## Task directions
Go through the data line by line from the top, retyping each exactly, and end with the line that contains "SnowWhiteGateau 561 259".

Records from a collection
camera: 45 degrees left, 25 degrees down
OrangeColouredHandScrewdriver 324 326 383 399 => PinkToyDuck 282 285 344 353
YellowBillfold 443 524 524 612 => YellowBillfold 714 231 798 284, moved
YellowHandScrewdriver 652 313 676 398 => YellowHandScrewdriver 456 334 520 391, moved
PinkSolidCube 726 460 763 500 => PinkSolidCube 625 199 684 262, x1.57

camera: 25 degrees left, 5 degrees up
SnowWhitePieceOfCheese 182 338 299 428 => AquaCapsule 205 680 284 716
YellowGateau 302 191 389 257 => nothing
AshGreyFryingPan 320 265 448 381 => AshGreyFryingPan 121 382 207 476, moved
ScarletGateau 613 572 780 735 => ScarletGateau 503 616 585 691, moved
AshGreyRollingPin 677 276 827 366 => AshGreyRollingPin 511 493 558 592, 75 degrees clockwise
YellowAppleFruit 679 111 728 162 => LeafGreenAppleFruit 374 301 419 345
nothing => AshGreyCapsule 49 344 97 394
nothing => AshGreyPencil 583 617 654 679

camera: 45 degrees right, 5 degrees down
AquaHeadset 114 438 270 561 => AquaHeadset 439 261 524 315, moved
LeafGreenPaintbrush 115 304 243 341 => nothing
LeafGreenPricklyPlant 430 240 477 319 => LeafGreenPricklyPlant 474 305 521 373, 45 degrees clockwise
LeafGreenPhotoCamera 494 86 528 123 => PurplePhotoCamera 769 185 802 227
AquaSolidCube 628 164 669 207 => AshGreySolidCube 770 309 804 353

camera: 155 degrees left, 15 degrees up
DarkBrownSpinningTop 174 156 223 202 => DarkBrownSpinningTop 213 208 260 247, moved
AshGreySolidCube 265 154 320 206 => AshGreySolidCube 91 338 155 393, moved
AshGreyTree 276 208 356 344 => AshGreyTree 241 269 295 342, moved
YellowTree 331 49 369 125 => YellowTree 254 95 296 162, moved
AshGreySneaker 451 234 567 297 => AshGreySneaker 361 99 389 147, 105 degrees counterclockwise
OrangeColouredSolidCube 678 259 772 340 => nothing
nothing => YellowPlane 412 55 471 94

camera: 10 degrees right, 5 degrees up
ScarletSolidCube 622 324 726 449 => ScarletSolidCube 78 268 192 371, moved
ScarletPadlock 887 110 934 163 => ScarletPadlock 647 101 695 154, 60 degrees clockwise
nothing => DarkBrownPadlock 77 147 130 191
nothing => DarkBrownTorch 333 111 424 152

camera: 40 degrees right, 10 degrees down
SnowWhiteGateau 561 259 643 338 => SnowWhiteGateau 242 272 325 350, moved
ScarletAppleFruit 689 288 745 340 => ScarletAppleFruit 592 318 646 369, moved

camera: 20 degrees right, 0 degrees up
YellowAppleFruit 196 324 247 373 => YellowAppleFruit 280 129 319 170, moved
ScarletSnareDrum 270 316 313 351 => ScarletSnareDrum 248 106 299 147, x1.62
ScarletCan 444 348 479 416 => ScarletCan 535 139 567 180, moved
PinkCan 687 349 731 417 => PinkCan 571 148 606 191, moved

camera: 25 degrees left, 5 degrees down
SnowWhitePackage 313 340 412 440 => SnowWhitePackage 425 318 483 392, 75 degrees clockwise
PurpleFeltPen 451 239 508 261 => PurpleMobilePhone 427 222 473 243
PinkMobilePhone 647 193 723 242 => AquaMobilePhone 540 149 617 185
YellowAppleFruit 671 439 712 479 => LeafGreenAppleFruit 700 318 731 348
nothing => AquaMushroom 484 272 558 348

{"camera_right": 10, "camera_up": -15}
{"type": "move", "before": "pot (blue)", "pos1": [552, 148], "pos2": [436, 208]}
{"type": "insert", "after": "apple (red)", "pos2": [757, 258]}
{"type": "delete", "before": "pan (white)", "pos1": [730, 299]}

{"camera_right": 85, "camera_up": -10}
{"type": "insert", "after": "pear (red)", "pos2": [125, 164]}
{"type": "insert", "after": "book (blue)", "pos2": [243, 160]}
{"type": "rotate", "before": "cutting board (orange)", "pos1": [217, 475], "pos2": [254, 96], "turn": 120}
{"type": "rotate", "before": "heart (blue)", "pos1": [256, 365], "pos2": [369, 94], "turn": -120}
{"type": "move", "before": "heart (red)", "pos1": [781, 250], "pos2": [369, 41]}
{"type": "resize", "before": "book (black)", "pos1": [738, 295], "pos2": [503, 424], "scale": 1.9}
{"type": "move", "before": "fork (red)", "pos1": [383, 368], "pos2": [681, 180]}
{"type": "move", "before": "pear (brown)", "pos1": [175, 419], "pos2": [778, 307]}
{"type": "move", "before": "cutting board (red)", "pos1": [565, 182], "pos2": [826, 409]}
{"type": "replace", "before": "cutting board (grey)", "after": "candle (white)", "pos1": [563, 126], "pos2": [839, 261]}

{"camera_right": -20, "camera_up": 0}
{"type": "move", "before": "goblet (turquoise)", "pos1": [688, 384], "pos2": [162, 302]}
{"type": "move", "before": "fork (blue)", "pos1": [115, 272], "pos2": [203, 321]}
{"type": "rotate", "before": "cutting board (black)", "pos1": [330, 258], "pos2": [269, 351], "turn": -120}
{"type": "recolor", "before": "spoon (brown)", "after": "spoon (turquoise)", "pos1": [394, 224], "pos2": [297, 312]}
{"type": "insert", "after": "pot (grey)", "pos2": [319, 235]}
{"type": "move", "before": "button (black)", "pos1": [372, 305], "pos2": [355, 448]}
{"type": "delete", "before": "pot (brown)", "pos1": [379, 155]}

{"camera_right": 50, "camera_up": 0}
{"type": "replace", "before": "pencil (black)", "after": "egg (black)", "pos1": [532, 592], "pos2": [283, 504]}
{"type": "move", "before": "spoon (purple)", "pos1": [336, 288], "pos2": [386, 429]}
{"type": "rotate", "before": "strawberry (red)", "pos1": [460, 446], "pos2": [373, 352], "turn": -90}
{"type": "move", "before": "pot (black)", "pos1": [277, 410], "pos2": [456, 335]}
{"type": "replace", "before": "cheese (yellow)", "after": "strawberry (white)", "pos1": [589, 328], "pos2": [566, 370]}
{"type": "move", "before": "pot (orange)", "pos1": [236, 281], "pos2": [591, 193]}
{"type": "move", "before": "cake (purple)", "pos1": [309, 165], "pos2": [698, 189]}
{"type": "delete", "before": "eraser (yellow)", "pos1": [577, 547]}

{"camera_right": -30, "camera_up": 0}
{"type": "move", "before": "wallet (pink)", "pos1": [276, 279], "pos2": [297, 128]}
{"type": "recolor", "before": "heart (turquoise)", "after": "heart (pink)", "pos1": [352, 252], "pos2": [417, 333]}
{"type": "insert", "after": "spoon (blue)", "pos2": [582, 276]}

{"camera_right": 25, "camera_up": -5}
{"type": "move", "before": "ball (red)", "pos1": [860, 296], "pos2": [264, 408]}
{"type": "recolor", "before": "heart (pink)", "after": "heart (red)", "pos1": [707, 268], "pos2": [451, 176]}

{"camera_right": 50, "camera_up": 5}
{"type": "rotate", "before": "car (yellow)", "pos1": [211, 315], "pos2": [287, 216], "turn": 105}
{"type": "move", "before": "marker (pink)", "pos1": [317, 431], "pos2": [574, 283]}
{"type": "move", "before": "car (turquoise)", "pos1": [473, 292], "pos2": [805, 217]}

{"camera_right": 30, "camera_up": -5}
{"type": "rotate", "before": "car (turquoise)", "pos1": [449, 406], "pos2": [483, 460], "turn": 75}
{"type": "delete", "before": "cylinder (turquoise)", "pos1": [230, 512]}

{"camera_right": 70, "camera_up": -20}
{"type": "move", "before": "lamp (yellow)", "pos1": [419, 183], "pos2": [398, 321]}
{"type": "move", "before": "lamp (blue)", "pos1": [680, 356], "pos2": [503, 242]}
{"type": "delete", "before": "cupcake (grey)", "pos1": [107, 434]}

## Answer space
camera: 45 degrees left, 25 degrees down
OrangeColouredHandScrewdriver 324 326 383 399 => PinkToyDuck 282 285 344 353
YellowBillfold 443 524 524 612 => YellowBillfold 714 231 798 284, moved
YellowHandScrewdriver 652 313 676 398 => YellowHandScrewdriver 456 334 520 391, moved
PinkSolidCube 726 460 763 500 => PinkSolidCube 625 199 684 262, x1.57

camera: 25 degrees left, 5 degrees up
SnowWhitePieceOfCheese 182 338 299 428 => AquaCapsule 205 680 284 716
YellowGateau 302 191 389 257 => nothing
AshGreyFryingPan 320 265 448 381 => AshGreyFryingPan 121 382 207 476, moved
ScarletGateau 613 572 780 735 => ScarletGateau 503 616 585 691, moved
AshGreyRollingPin 677 276 827 366 => AshGreyRollingPin 511 493 558 592, 75 degrees clockwise
YellowAppleFruit 679 111 728 162 => LeafGreenAppleFruit 374 301 419 345
nothing => AshGreyCapsule 49 344 97 394
nothing => AshGreyPencil 583 617 654 679

camera: 45 degrees right, 5 degrees down
AquaHeadset 114 438 270 561 => AquaHeadset 439 261 524 315, moved
LeafGreenPaintbrush 115 304 243 341 => nothing
LeafGreenPricklyPlant 430 240 477 319 => LeafGreenPricklyPlant 474 305 521 373, 45 degrees clockwise
LeafGreenPhotoCamera 494 86 528 123 => PurplePhotoCamera 769 185 802 227
AquaSolidCube 628 164 669 207 => AshGreySolidCube 770 309 804 353

camera: 155 degrees left, 15 degrees up
DarkBrownSpinningTop 174 156 223 202 => DarkBrownSpinningTop 213 208 260 247, moved
AshGreySolidCube 265 154 320 206 => AshGreySolidCube 91 338 155 393, moved
AshGreyTree 276 208 356 344 => AshGreyTree 241 269 295 342, moved
YellowTree 331 49 369 125 => YellowTree 254 95 296 162, moved
AshGreySneaker 451 234 567 297 => AshGreySneaker 361 99 389 147, 105 degrees counterclockwise
OrangeColouredSolidCube 678 259 772 340 => nothing
nothing => YellowPlane 412 55 471 94

camera: 10 degrees right, 5 degrees up
ScarletSolidCube 622 324 726 449 => ScarletSolidCube 78 268 192 371, moved
ScarletPadlock 887 110 934 163 => ScarletPadlock 647 101 695 154, 60 degrees clockwise
nothing => DarkBrownPadlock 77 147 130 191
nothing => DarkBrownTorch 333 111 424 152

camera: 40 degrees right, 10 degrees down
SnowWhiteGateau 561 259 643 338 => SnowWhiteGateau 242 272 325 350, moved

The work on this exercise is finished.